TASK DESCRIPTION => Could you revise the part of the listing that opens with the line containing "The movement direction" and closes with the line containing "The image size is (384, 512).", changing "vacant space" to "free space" and leaving everything else untouched?
INPUT FOR THIS TASK: Begin
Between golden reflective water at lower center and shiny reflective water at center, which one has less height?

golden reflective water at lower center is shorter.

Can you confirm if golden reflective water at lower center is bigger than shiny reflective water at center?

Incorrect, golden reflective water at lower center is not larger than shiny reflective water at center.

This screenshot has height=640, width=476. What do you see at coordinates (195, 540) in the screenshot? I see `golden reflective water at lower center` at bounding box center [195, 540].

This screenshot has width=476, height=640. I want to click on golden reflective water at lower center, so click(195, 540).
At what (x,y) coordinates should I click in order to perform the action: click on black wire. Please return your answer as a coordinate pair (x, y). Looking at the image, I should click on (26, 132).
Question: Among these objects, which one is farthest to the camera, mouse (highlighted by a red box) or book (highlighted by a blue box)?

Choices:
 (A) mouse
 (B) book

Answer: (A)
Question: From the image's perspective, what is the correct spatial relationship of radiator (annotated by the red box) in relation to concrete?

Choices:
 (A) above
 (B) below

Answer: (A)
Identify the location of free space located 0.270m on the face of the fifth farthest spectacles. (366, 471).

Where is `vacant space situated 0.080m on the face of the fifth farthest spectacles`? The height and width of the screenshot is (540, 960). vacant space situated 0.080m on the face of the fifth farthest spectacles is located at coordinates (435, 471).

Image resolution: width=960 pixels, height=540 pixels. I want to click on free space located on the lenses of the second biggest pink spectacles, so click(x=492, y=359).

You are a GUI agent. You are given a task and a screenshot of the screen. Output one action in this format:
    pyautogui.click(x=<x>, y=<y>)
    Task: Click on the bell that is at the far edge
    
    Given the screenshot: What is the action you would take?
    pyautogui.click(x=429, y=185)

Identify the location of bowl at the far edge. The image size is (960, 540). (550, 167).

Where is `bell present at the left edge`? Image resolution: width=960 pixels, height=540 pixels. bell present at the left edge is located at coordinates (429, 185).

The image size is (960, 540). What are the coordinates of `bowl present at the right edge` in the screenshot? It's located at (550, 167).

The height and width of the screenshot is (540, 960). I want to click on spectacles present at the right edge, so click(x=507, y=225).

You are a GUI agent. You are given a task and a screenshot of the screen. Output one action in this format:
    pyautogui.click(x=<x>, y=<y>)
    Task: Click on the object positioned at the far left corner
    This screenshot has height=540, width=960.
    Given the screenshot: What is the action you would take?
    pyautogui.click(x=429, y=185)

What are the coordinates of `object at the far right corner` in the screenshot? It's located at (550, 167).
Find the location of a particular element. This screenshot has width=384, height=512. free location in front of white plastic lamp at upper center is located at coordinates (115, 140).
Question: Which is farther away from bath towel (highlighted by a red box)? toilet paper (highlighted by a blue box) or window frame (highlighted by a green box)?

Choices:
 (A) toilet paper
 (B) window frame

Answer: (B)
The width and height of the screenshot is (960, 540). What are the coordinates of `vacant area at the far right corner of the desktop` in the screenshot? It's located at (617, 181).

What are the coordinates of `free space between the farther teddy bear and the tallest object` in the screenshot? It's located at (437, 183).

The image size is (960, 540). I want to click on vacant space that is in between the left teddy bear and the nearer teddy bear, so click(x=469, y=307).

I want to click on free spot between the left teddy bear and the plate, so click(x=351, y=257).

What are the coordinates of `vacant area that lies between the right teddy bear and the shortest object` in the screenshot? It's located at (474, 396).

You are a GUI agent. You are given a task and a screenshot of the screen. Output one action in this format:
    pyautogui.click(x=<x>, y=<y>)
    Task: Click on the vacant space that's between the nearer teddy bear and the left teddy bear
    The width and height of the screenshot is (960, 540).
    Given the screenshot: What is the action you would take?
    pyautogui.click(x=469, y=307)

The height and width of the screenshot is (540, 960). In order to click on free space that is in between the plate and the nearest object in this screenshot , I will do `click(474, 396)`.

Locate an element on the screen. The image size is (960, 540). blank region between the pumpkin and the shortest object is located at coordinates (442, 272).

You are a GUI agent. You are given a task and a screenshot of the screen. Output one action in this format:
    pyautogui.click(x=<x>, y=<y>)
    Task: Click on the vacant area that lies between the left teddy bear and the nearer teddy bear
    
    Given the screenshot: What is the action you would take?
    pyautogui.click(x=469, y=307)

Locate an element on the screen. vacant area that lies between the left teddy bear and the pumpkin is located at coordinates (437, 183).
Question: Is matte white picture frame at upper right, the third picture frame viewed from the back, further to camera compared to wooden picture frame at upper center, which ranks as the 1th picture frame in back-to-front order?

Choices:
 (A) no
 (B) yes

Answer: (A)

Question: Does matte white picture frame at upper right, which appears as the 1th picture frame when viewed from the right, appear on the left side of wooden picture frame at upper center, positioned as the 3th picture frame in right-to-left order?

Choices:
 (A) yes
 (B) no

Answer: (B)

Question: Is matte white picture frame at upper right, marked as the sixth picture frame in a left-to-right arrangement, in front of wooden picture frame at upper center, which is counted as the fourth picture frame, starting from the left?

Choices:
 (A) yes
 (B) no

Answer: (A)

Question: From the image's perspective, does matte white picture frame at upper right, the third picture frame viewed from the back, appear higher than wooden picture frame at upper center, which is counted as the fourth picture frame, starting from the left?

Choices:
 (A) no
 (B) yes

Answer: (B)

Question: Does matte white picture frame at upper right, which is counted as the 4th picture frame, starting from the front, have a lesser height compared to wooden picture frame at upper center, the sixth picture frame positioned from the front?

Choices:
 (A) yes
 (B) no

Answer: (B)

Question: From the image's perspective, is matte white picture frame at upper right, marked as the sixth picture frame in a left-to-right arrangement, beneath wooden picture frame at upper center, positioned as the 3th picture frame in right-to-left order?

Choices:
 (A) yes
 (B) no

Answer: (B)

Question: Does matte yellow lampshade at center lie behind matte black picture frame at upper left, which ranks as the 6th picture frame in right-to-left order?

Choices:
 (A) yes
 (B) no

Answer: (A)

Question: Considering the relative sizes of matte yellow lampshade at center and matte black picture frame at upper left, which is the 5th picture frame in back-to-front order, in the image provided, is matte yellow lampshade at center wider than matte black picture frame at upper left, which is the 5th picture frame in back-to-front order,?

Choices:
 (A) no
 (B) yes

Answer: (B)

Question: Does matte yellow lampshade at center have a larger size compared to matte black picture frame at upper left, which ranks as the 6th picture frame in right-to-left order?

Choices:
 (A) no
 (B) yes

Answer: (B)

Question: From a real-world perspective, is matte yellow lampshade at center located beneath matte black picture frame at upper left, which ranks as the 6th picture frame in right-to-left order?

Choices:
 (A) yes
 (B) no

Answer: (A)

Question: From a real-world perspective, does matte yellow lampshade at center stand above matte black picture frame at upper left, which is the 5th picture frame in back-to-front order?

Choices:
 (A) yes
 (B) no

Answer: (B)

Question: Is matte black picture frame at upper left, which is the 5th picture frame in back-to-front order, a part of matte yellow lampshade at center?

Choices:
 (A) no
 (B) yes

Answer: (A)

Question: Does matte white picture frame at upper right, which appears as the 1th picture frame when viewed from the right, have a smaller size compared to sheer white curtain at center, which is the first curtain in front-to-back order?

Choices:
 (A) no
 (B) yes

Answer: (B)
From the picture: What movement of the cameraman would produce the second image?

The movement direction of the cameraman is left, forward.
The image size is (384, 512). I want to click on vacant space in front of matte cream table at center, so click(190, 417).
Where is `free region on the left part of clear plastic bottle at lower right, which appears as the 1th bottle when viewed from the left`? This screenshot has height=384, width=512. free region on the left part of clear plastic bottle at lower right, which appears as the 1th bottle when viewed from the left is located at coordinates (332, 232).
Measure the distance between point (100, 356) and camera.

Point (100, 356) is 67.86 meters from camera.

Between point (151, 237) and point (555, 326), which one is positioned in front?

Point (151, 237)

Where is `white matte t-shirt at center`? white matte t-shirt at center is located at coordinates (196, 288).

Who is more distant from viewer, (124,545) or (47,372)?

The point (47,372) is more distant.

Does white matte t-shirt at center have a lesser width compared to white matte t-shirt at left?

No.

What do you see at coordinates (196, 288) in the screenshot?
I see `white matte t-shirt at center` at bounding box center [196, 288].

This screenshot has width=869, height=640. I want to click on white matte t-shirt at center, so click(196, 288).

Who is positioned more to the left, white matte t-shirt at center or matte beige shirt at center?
INPUT FOR THIS TASK: End
TASK SOLUTION =>
The movement direction of the cameraman is left, forward.
The image size is (384, 512). I want to click on free space in front of matte cream table at center, so click(190, 417).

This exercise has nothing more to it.